> [SUPPLIED DATA]
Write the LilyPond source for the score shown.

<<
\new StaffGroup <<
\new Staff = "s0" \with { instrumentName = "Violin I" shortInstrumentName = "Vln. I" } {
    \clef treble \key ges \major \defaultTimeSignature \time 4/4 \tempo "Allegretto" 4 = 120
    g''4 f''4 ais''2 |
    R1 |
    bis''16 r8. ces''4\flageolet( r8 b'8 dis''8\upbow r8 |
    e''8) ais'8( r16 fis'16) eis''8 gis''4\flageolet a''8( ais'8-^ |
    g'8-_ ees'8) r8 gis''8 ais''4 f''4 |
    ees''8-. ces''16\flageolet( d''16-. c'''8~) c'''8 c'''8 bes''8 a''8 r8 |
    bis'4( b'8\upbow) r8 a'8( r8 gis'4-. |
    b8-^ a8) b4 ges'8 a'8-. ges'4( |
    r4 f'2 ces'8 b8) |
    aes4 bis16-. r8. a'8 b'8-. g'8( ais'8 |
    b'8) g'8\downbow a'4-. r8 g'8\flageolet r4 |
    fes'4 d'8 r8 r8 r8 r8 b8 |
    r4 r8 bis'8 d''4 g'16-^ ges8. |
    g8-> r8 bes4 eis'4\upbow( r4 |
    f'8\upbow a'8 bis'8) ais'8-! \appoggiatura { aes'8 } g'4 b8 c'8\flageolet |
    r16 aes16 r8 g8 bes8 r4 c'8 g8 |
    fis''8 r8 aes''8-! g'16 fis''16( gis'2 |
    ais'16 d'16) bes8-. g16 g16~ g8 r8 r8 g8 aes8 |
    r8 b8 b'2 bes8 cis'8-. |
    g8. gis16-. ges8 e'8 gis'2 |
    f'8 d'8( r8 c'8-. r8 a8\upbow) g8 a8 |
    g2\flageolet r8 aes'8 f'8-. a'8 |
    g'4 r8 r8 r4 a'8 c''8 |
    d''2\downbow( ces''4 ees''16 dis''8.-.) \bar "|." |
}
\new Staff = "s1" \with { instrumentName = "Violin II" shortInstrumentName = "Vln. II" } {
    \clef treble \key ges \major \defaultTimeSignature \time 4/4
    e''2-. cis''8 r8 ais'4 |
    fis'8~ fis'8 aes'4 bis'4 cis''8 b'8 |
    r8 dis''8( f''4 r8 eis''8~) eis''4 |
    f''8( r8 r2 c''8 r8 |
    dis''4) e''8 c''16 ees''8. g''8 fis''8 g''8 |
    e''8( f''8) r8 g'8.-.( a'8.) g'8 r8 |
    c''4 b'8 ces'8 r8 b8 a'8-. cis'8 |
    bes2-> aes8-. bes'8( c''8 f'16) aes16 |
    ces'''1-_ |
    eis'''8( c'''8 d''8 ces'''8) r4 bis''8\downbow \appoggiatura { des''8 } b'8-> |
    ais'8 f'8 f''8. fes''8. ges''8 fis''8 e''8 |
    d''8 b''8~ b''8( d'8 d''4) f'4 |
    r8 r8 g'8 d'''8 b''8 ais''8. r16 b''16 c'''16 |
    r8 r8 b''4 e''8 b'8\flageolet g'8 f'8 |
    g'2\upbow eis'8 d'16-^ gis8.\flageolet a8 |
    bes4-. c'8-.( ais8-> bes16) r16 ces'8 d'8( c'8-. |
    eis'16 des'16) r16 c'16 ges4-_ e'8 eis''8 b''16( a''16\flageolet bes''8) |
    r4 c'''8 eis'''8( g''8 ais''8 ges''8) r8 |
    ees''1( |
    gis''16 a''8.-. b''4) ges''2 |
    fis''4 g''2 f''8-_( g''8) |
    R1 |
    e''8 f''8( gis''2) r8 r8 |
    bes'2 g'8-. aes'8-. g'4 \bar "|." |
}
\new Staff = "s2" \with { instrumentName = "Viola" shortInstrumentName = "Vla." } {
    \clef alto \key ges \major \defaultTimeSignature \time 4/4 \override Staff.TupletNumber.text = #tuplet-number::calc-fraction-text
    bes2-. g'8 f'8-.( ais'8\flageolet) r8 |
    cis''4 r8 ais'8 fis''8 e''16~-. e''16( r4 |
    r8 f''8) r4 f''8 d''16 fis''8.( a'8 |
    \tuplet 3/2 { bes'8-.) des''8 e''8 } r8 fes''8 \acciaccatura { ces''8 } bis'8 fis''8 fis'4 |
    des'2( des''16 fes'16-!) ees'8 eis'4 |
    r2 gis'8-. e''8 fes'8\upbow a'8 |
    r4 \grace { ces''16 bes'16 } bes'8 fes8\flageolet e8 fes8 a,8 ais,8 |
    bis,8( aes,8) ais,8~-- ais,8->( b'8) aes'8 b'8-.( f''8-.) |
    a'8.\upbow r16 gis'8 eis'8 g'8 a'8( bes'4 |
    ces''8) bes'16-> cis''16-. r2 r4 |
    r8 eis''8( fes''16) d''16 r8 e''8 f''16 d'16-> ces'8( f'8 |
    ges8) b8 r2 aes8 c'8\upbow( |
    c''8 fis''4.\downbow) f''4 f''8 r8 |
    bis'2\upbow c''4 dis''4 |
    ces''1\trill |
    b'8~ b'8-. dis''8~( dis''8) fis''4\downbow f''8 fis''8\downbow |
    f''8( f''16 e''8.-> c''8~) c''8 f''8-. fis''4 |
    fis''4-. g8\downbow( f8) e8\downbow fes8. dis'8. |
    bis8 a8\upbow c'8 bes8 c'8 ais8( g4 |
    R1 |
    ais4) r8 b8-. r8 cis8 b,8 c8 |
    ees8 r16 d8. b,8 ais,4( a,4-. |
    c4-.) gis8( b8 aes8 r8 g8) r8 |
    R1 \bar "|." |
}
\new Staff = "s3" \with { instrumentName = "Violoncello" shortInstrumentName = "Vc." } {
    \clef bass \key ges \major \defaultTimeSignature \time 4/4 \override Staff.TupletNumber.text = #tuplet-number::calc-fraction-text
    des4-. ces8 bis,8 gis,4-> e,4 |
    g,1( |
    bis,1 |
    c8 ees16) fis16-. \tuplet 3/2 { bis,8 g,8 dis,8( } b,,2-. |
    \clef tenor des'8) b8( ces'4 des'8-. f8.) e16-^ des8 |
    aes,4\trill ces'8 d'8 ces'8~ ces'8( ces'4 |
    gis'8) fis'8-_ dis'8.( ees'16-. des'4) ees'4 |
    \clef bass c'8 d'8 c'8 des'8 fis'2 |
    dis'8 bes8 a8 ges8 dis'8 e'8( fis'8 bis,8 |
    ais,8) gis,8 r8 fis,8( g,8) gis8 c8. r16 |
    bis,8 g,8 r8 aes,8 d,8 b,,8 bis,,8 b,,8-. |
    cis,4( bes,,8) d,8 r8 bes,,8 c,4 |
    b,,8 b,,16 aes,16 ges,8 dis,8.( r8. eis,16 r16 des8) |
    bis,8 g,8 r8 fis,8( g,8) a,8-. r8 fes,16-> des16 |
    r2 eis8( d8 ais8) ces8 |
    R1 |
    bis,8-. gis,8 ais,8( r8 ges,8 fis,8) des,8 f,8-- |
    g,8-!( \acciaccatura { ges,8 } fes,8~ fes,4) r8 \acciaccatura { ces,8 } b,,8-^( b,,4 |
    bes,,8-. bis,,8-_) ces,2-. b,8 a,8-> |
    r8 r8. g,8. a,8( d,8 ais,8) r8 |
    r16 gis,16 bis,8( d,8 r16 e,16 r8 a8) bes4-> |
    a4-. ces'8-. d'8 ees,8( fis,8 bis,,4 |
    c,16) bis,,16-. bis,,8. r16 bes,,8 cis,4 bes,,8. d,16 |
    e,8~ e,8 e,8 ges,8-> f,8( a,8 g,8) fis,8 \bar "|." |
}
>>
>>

> [WORK INSTRUCTIONS] How many lines of the material contain the string "override"? Reply with the number alone.

> [EXPECTED ANSWER] 2